What is needed
Across the records, how many lines contain "black"? Answer with the number alone.

Provided records
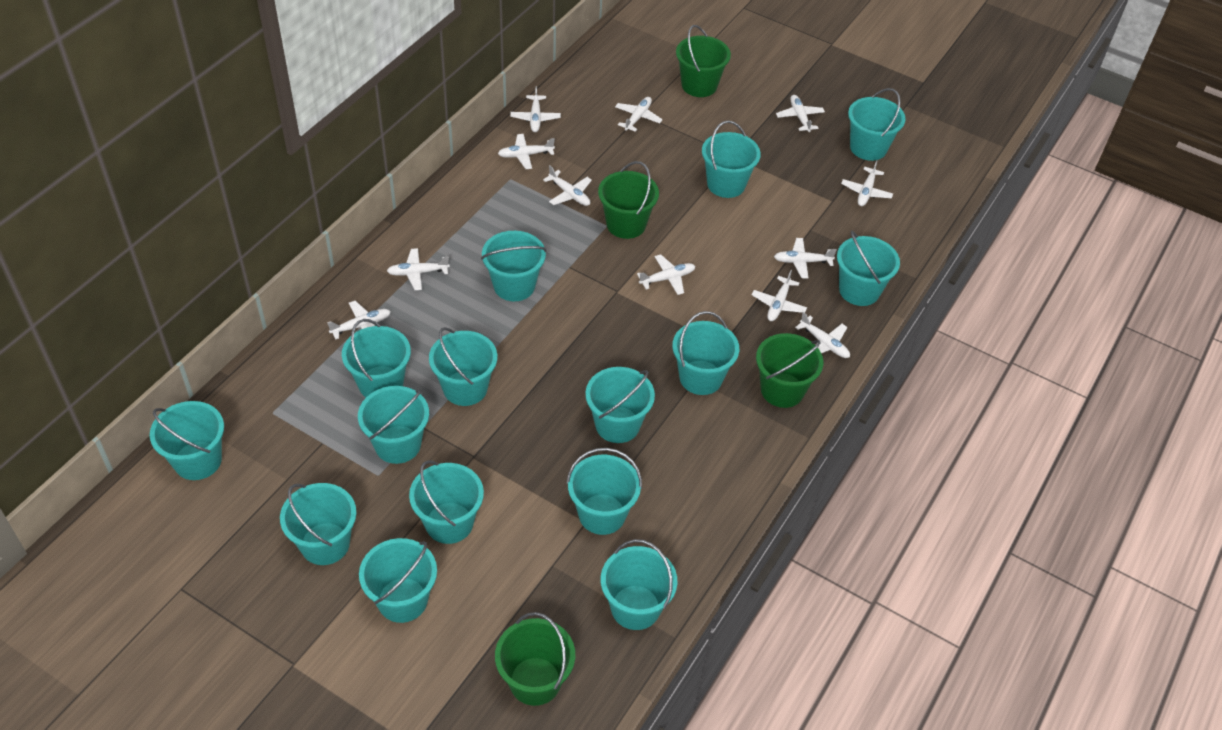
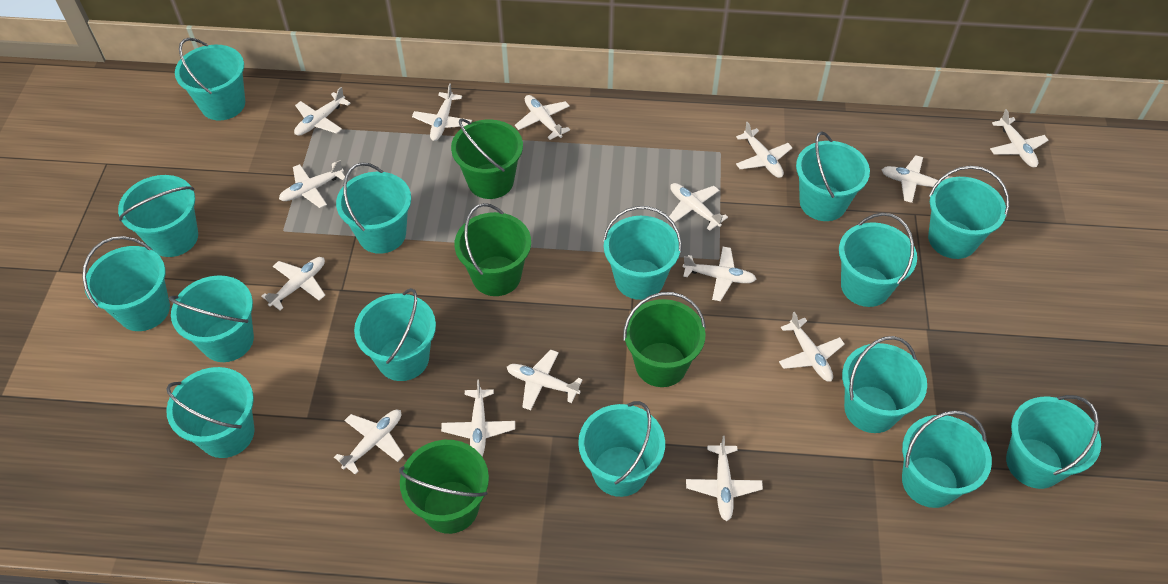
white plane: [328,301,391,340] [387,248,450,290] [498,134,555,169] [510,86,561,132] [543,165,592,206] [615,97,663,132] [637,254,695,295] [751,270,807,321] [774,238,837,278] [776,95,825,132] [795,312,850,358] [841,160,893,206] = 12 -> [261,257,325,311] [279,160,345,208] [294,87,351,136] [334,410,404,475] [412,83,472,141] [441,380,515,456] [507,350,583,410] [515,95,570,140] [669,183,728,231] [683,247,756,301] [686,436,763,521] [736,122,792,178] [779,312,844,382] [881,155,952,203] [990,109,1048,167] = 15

--

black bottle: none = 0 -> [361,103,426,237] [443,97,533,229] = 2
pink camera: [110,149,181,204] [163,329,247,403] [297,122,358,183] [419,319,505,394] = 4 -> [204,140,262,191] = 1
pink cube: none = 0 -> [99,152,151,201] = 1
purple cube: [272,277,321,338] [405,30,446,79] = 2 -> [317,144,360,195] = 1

---

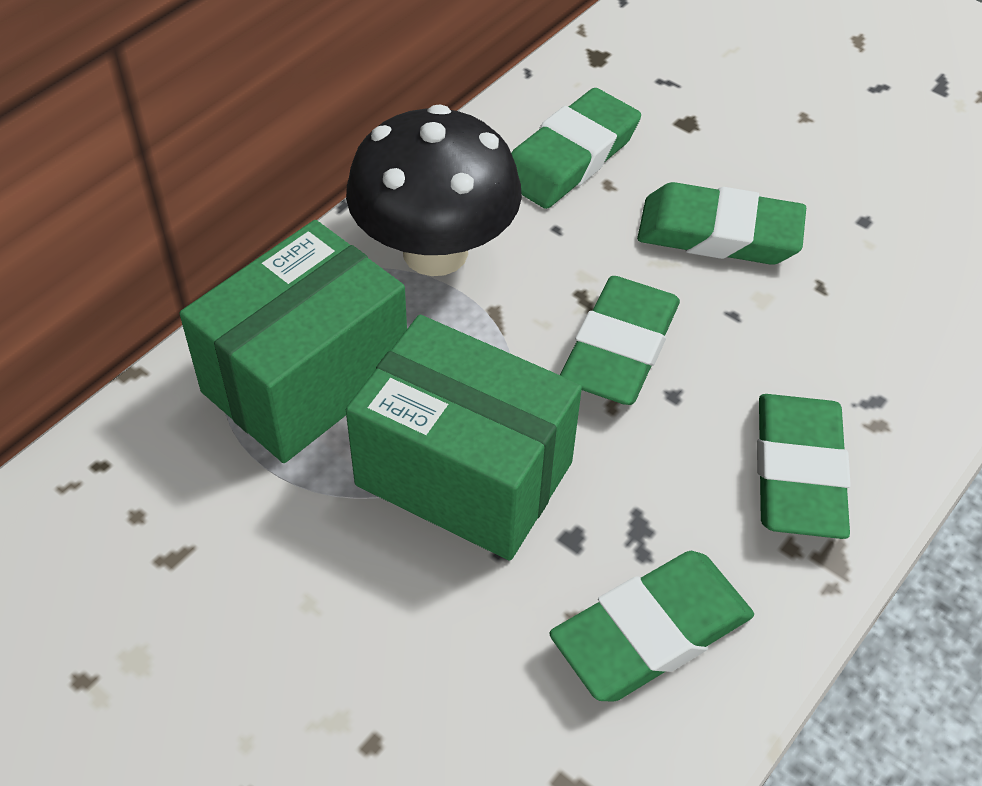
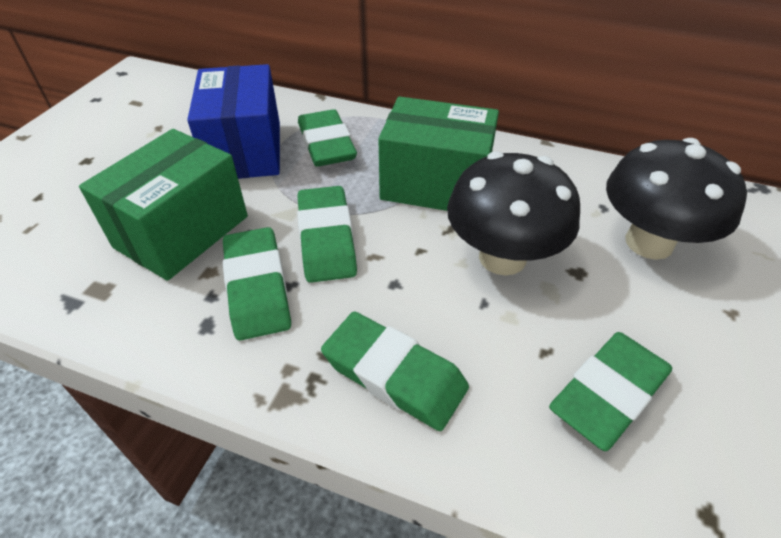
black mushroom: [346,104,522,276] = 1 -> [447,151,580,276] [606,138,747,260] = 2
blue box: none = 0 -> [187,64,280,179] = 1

Solution to the problem
2